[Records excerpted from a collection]
%%
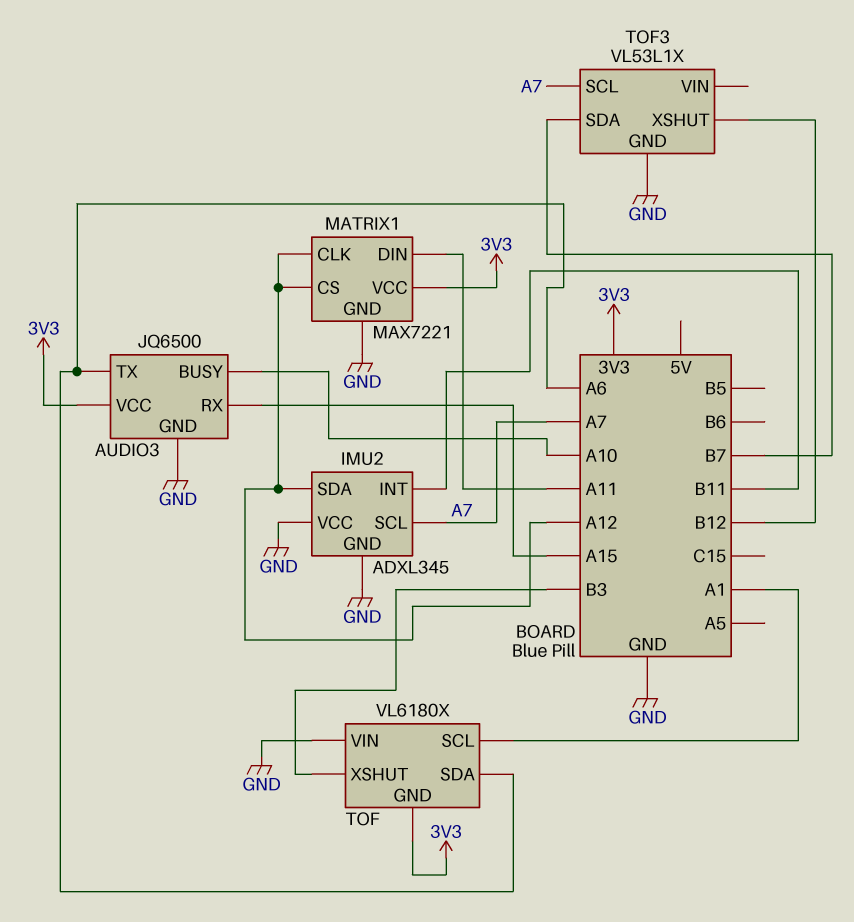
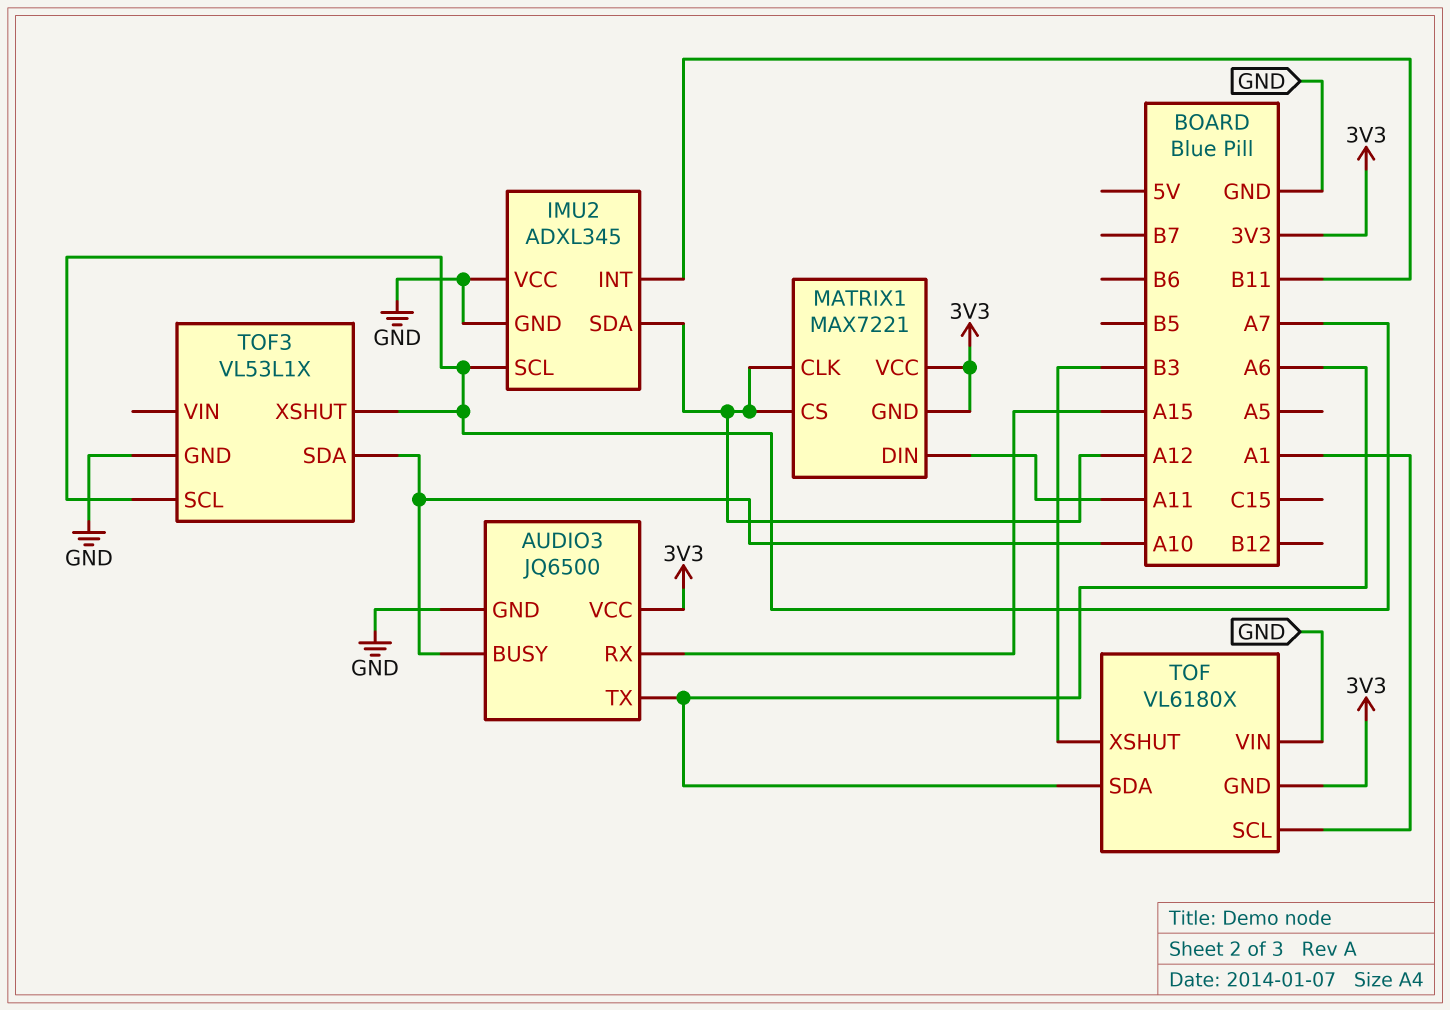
MATRIX1 pin GND: GND -> 3V3
TOF3 pin SDA: B7 -> A10
TOF3 pin XSHUT: B12 -> A7

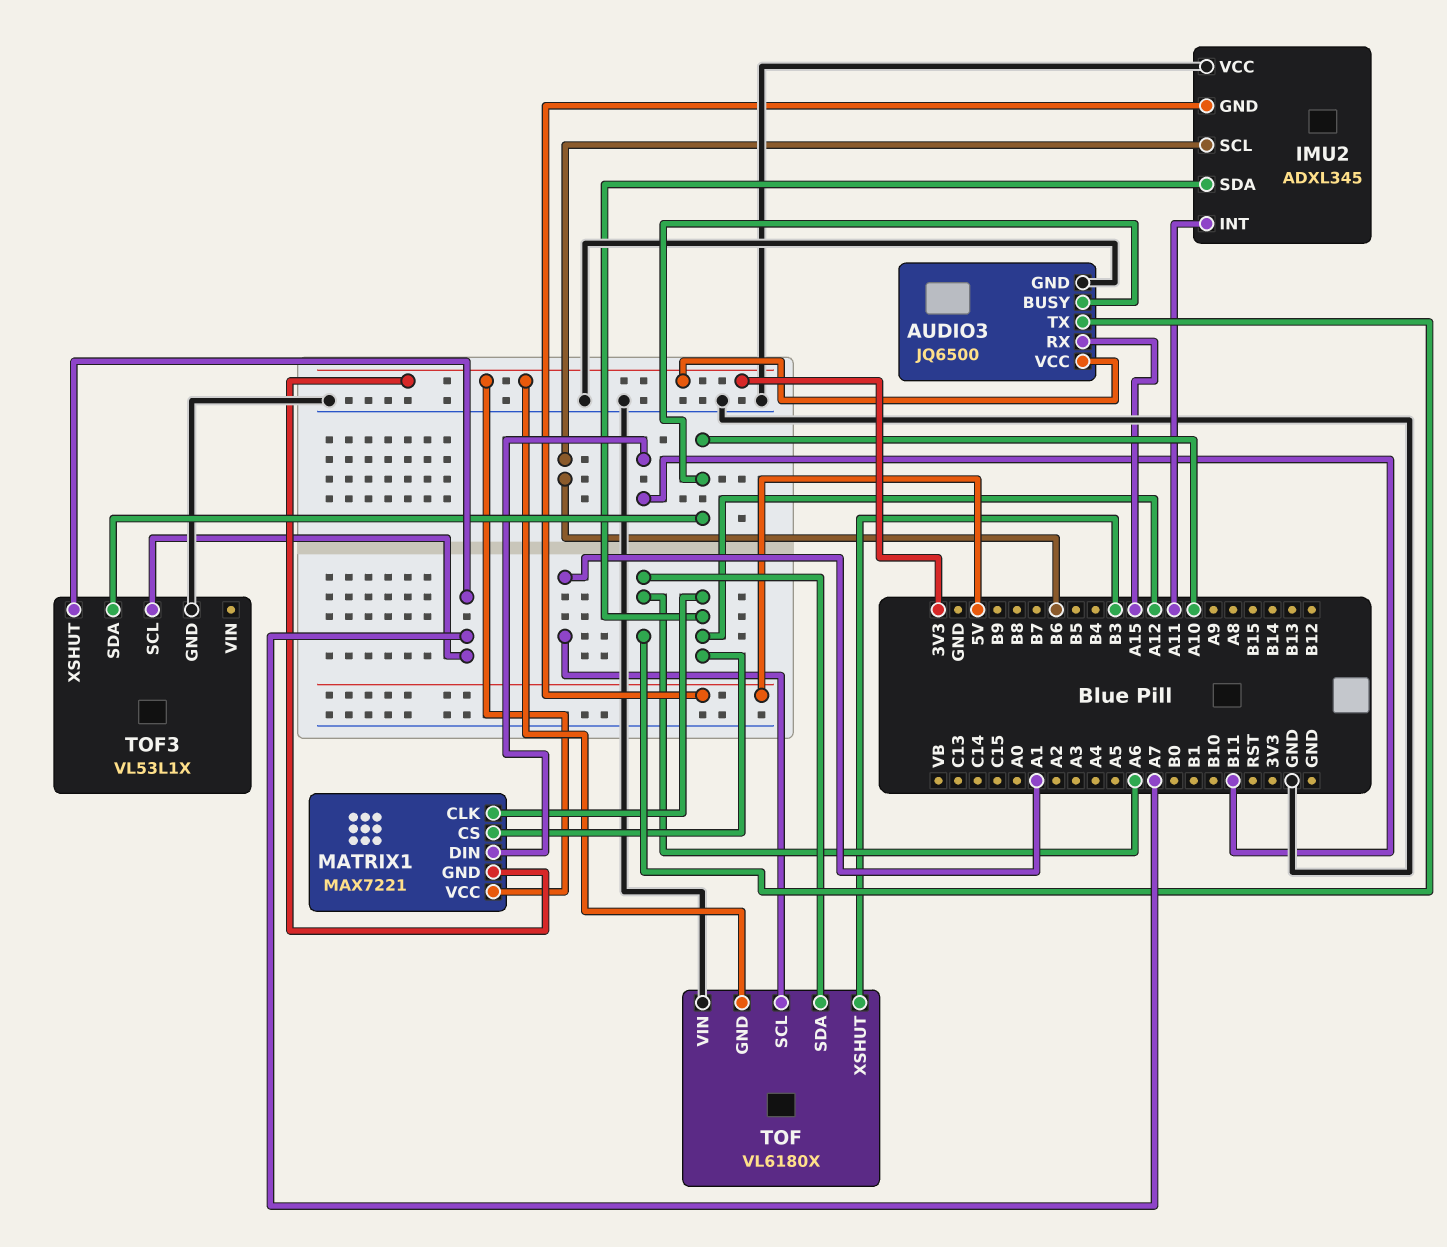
IMU2 pin GND: GND -> 5V
IMU2 pin INT: B11 -> A11
IMU2 pin SCL: A7 -> B6
MATRIX1 pin DIN: A11 -> B11

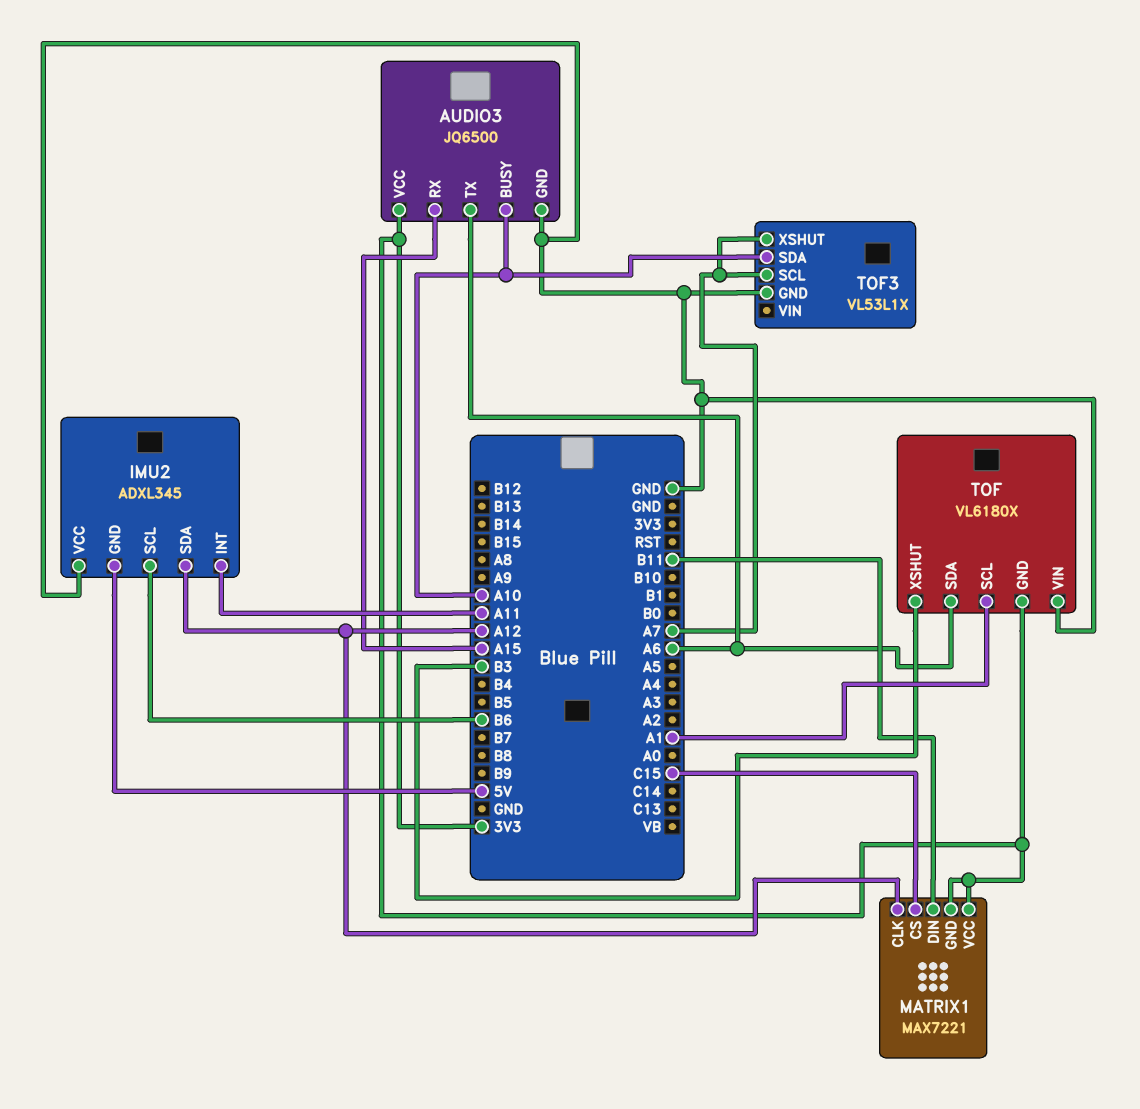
MATRIX1 pin CS: A12 -> C15

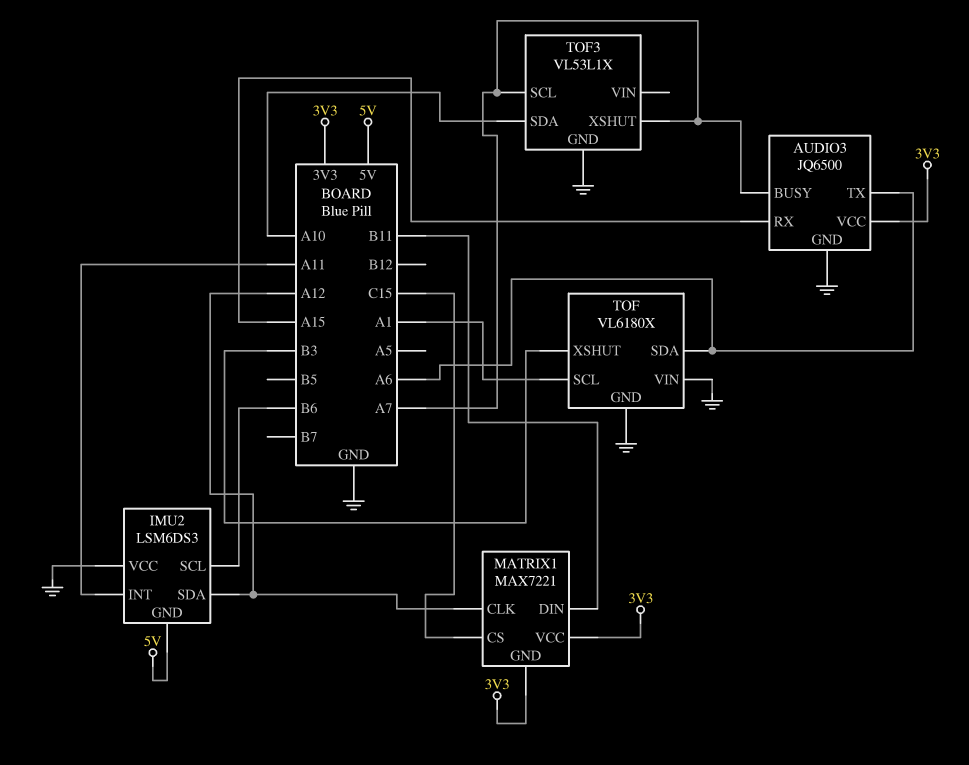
AUDIO3 pin BUSY: A10 -> A7
IMU2: ADXL345 -> LSM6DS3
TOF pin GND: 3V3 -> GND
%%
Problem details:
The records shown above are to be repeated exactly, with the pictures left out.

Task solution:
MATRIX1 pin GND: GND -> 3V3
TOF3 pin SDA: B7 -> A10
TOF3 pin XSHUT: B12 -> A7

IMU2 pin GND: GND -> 5V
IMU2 pin INT: B11 -> A11
IMU2 pin SCL: A7 -> B6
MATRIX1 pin DIN: A11 -> B11

MATRIX1 pin CS: A12 -> C15

AUDIO3 pin BUSY: A10 -> A7
IMU2: ADXL345 -> LSM6DS3
TOF pin GND: 3V3 -> GND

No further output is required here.